# Problem requirements:
Among the entries below, please show each line that carries the word "paid".

Extracted data entries
=== Section Start ===

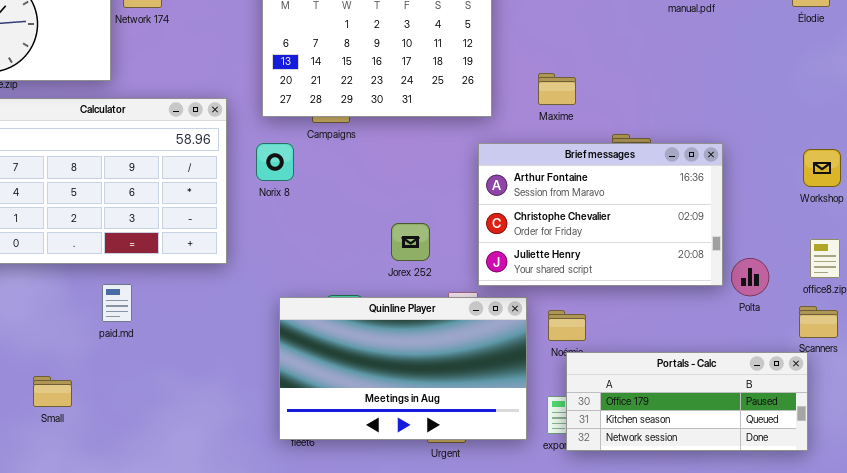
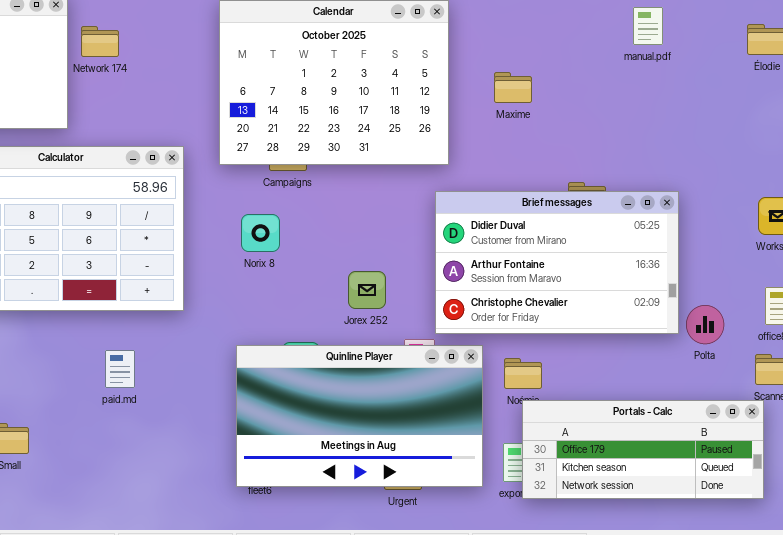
Maxime: [538,73,576,105] -> [494,72,532,103], moved
Norix 8: [256,143,294,181] -> [241,214,280,252], moved
Brief messages: [478,143,723,286] -> [435,191,679,334], scrolled up 1 row
paid.md: [102,284,132,322] -> [105,350,135,388], moved

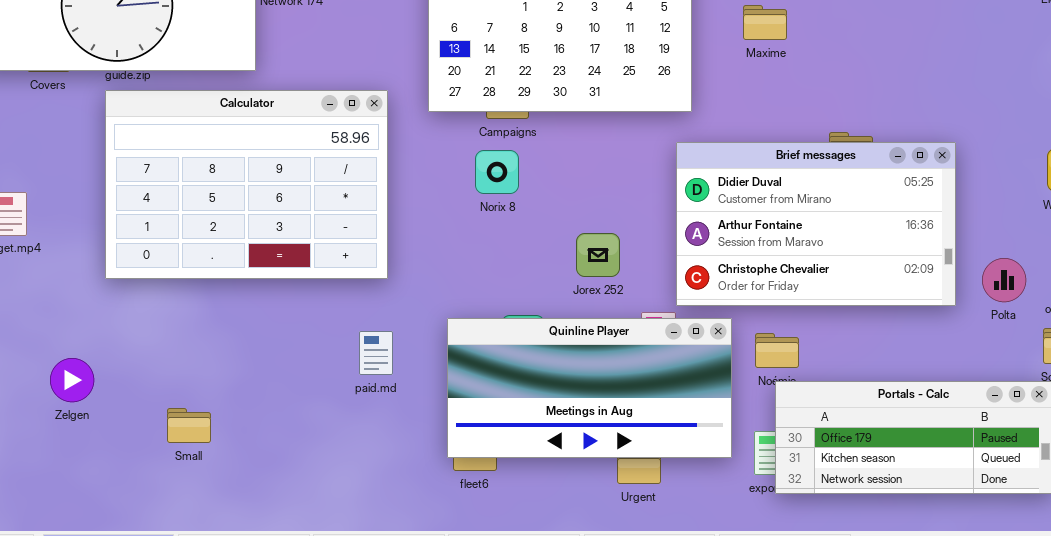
Norix 8: [241,214,280,252] -> [475,150,519,194], moved
Polta: [686,305,724,344] -> [982,258,1026,302], moved
Quinline Player: [236,345,483,487] -> [447,318,732,458], resized
paid.md: [105,350,135,388] -> [359,331,393,375], moved

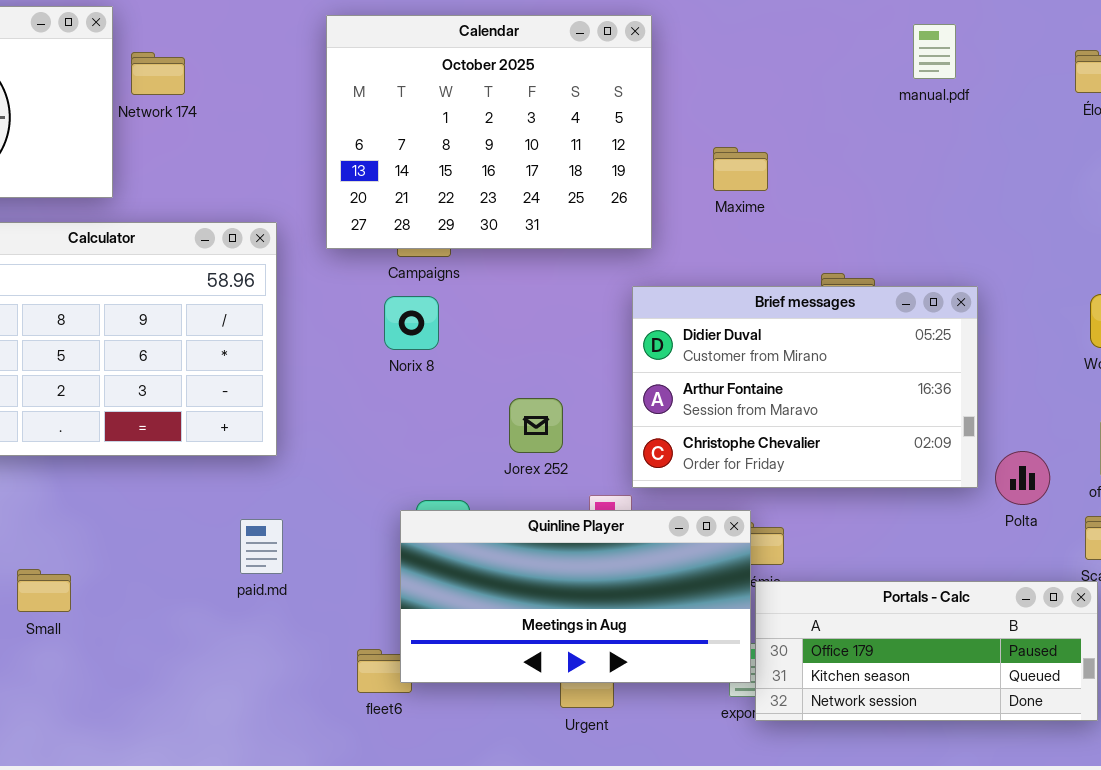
Maxime: [743,5,787,40] -> [713,147,768,191], moved
Polta: [982,258,1026,302] -> [995,451,1050,505], moved
Quinline Player: [447,318,732,458] -> [400,510,751,683], moved
Small: [167,408,211,443] -> [17,569,71,612], moved

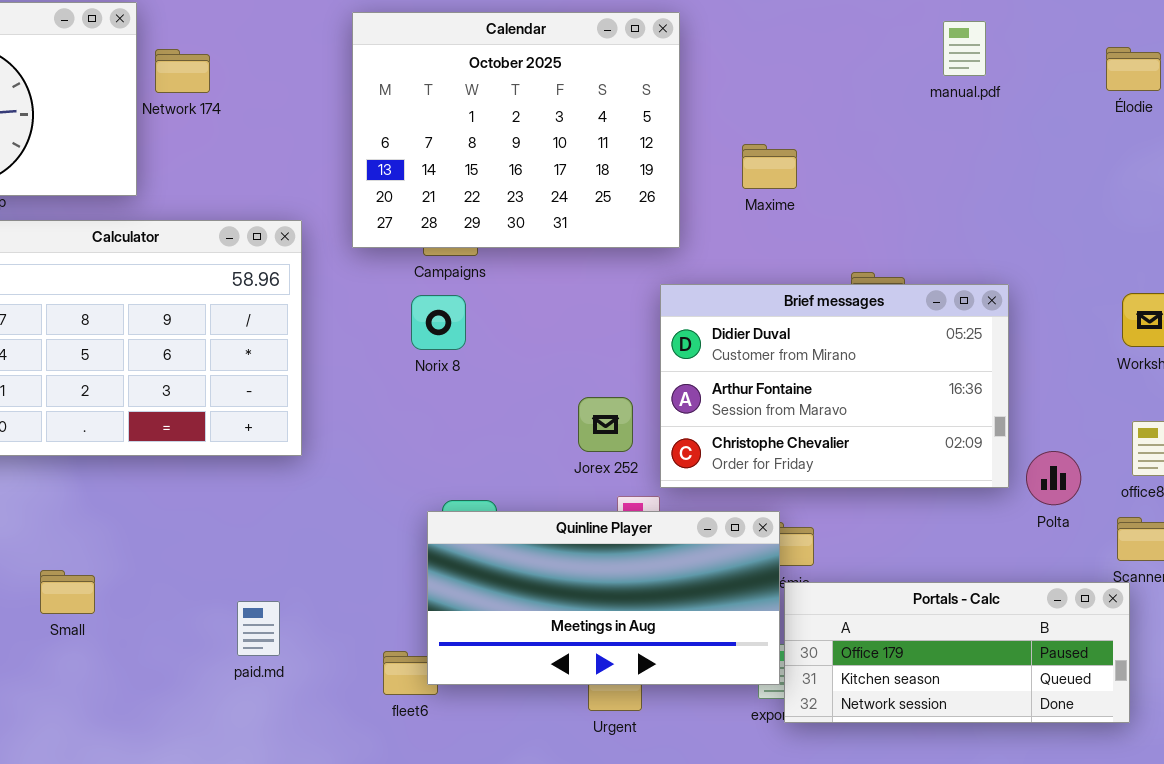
Jorex 252: [509,398,563,453] -> [578,397,633,452], moved
paid.md: [240,519,283,574] -> [237,601,280,656], moved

=== Section End ===

# Reply to the task:
paid.md: [102,284,132,322] -> [105,350,135,388], moved
paid.md: [105,350,135,388] -> [359,331,393,375], moved
paid.md: [240,519,283,574] -> [237,601,280,656], moved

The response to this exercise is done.